EXERCISE. Your reply should contain the whole listing below, repeated exactly, and no images.

ENTRIES SUPPLIED.
+===+

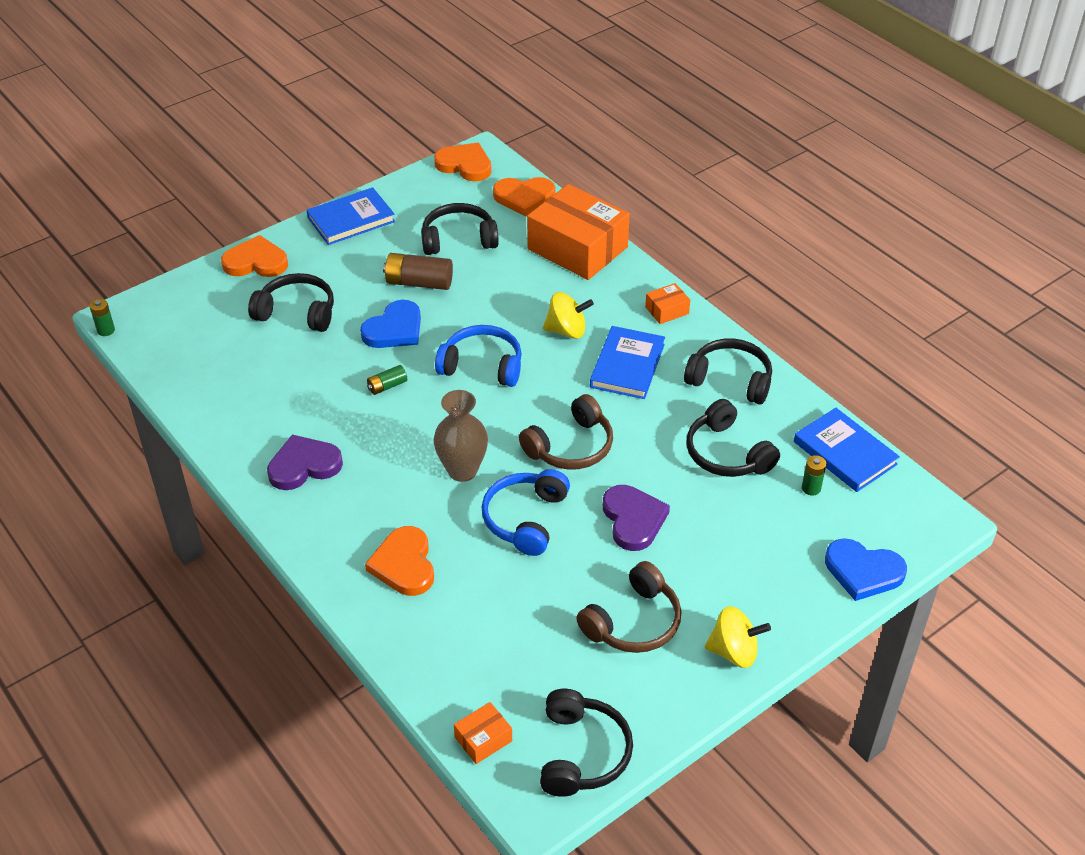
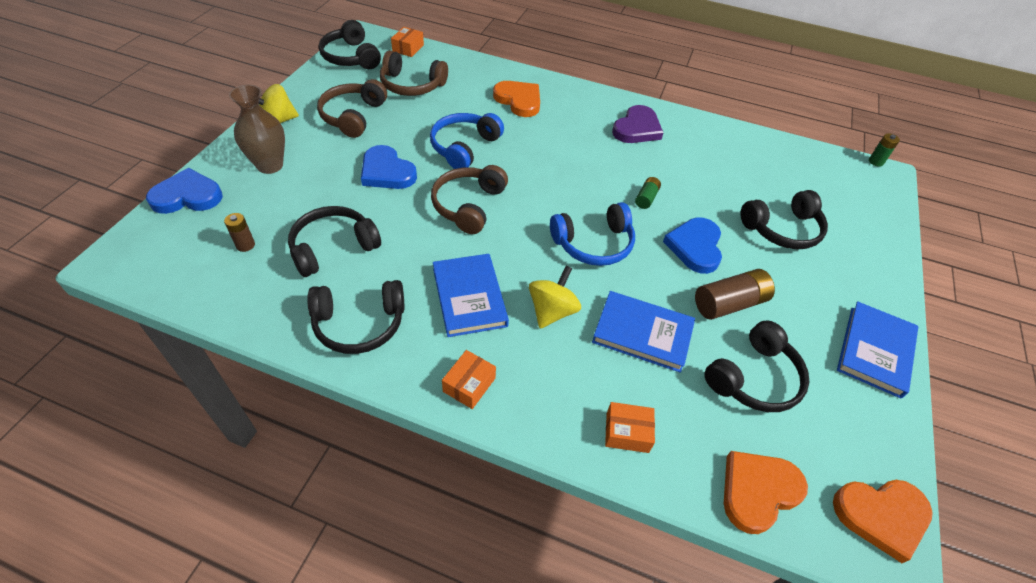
camera: 145 degrees right, 5 degrees up
(256, 262) = (876, 261): orange heart -> none
(462, 470) = (533, 161): brown vase -> brown vase (270, 165)
(525, 519) = (464, 147): blue headphones -> blue headphones turned 135 degrees counterclockwise
(525, 651) = (412, 85): none -> brown headphones
(567, 331) = (552, 311): yellow spinning top -> yellow spinning top turned 150 degrees clockwise
(577, 248) = (627, 432): orange box -> orange box, size x0.42
(633, 519) = (387, 172): purple heart -> blue heart
(727, 453) = (333, 248): black headphones -> black headphones turned 60 degrees counterclockwise
(811, 488) = (245, 245): green battery -> brown battery
(844, 453) = (217, 290): blue book -> blue book (642, 333)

+===+

REPLY.
camera: 145 degrees right, 5 degrees up
(256, 262) = (876, 261): orange heart -> none
(462, 470) = (533, 161): brown vase -> brown vase (270, 165)
(525, 519) = (464, 147): blue headphones -> blue headphones turned 135 degrees counterclockwise
(525, 651) = (412, 85): none -> brown headphones
(567, 331) = (552, 311): yellow spinning top -> yellow spinning top turned 150 degrees clockwise
(577, 248) = (627, 432): orange box -> orange box, size x0.42
(633, 519) = (387, 172): purple heart -> blue heart
(727, 453) = (333, 248): black headphones -> black headphones turned 60 degrees counterclockwise
(811, 488) = (245, 245): green battery -> brown battery
(844, 453) = (217, 290): blue book -> blue book (642, 333)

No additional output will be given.